• **Directions for this task**: Go through the data and report each line that holds the string "royal".

• **Coordinate-based object records**:
■ ■ ■
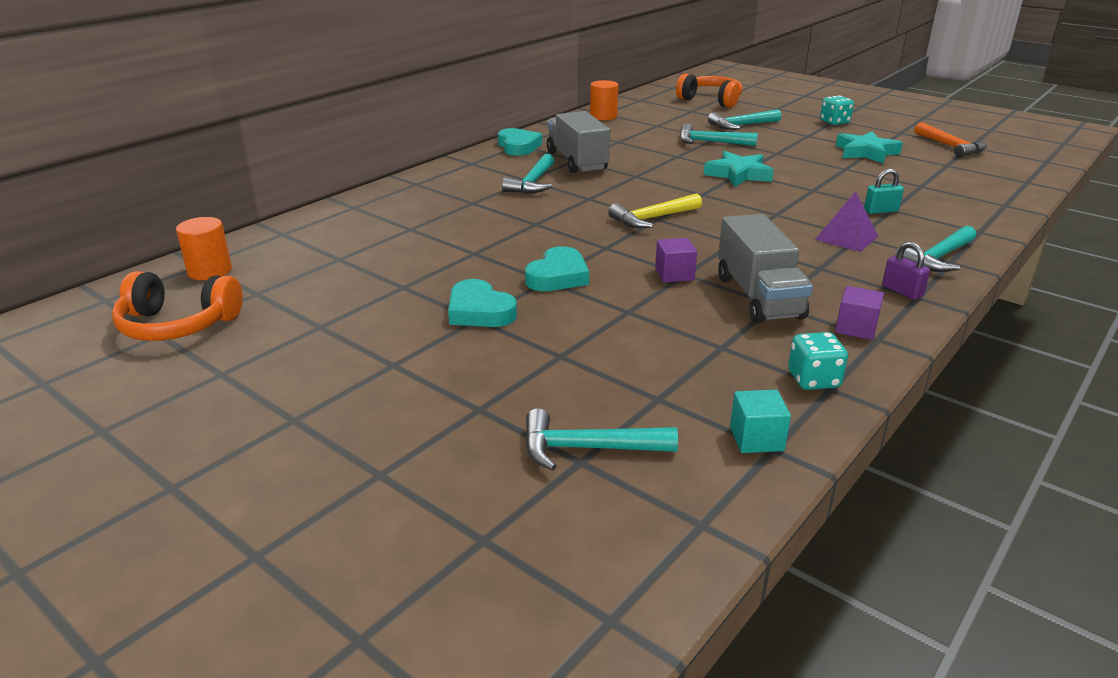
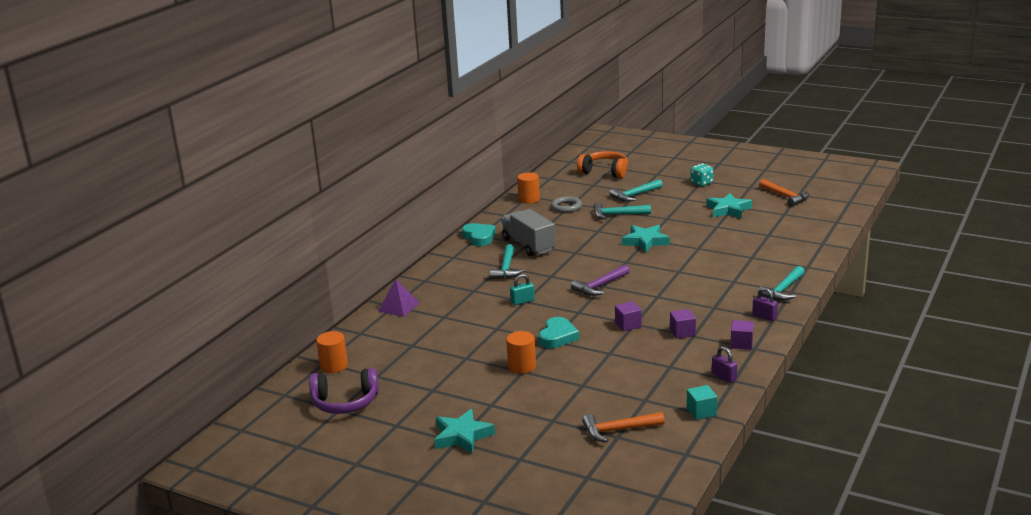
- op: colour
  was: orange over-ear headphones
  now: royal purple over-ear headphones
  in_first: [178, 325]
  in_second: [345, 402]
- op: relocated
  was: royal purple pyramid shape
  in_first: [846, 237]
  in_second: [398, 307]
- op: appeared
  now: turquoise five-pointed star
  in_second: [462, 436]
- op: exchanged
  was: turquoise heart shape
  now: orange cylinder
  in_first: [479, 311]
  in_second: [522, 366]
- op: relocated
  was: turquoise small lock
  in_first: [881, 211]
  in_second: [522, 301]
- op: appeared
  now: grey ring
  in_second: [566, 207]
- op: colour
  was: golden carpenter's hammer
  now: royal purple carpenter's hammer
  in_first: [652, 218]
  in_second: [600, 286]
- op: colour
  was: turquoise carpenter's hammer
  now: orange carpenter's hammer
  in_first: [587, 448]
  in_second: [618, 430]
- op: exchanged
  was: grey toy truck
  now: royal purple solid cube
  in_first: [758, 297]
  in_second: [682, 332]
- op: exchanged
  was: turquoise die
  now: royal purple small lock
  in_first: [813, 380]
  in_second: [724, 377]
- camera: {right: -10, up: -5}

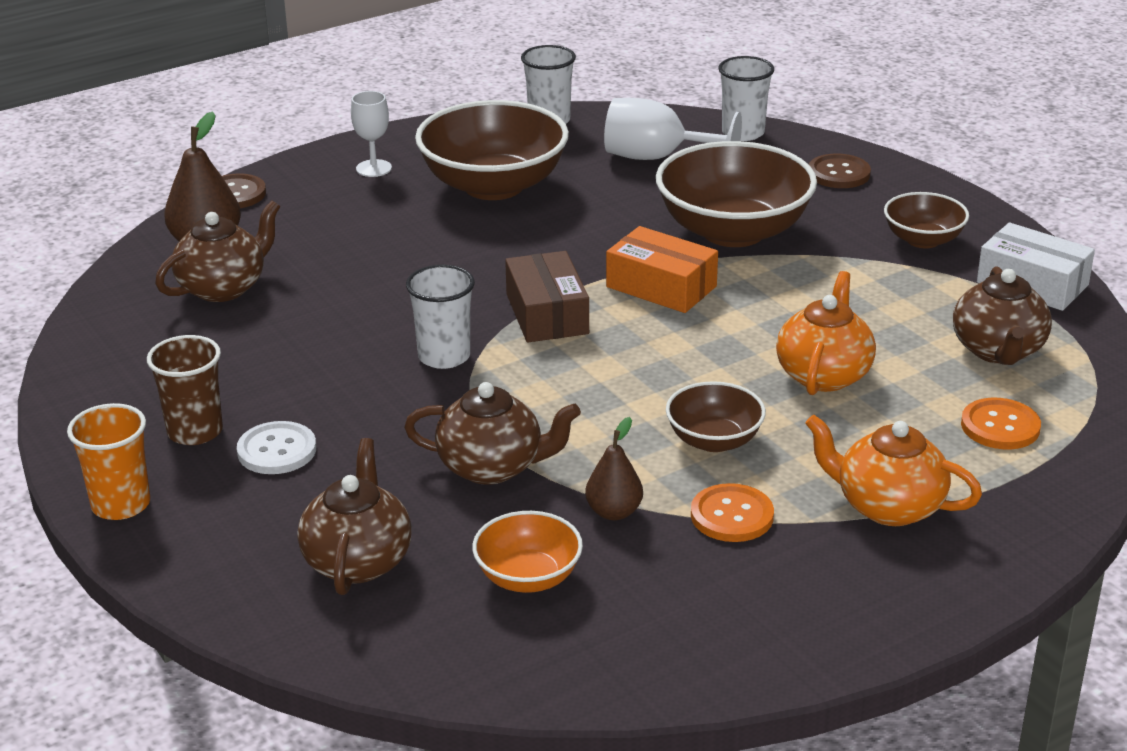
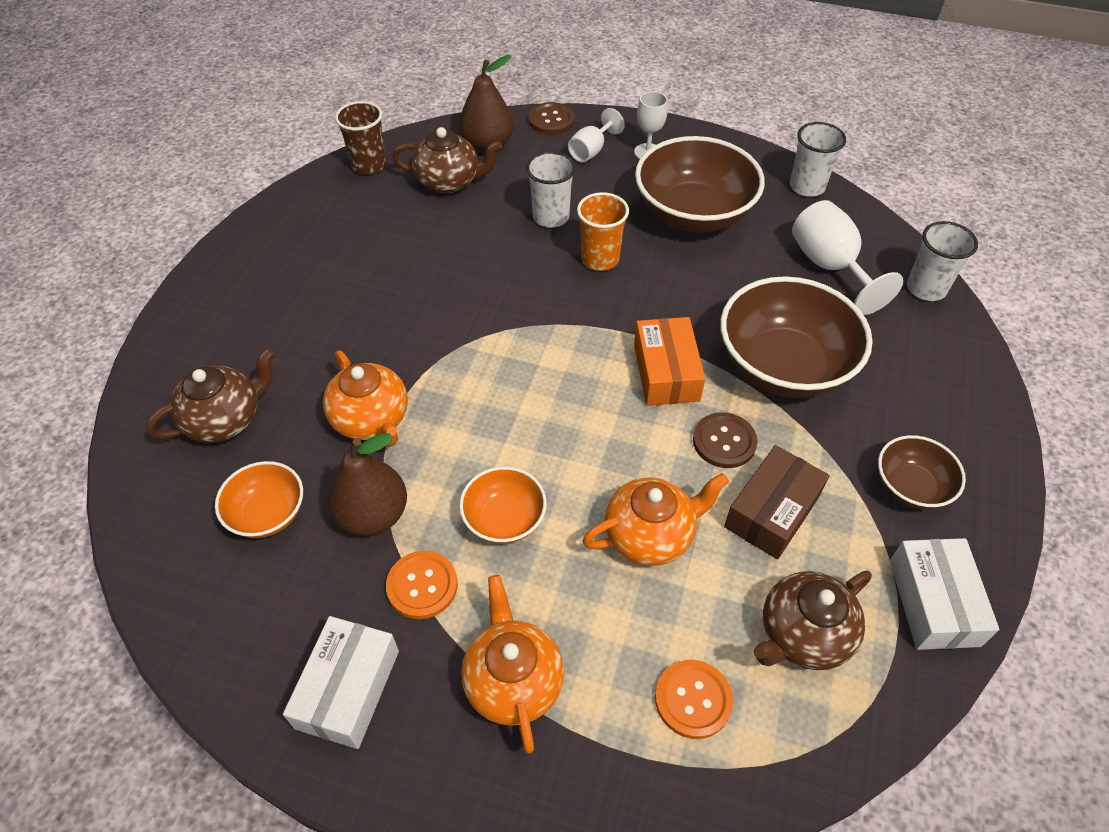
- op: appeared
  now: pure white package
  in_second: [348, 689]
- op: colour
  was: dark brown teapot
  now: orange teapot
  in_first: [492, 467]
  in_second: [372, 420]
- op: size
  was: dark brown pear
  in_first: [614, 512]
  in_second: [373, 515]
  ratio: 1.62
- op: relocated
  was: dark brown beaker
  in_first: [195, 431]
  in_second: [369, 165]
- op: colour
  was: dark brown serving bowl
  now: orange serving bowl
  in_first: [714, 440]
  in_second: [504, 519]
- op: relocated
  was: pure white beaker
  in_first: [444, 356]
  in_second: [551, 217]
- op: appeared
  now: pure white wine glass
  in_second: [591, 151]
- op: relocated
  was: orange beaker
  in_first: [121, 504]
  in_second: [600, 259]
- op: relocated
  was: dark brown shirt button
  in_first: [839, 173]
  in_second: [724, 441]
- op: relocated
  was: dark brown package
  in_first: [547, 314]
  in_second: [772, 511]
- op: missing
  was: pure white shirt button
  in_first: [277, 450]
- camera: {right: 50, up: 20}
■ ■ ■
• **Answer space**:
  now: royal purple over-ear headphones
  was: royal purple pyramid shape
  now: royal purple carpenter's hammer
  now: royal purple solid cube
  now: royal purple small lock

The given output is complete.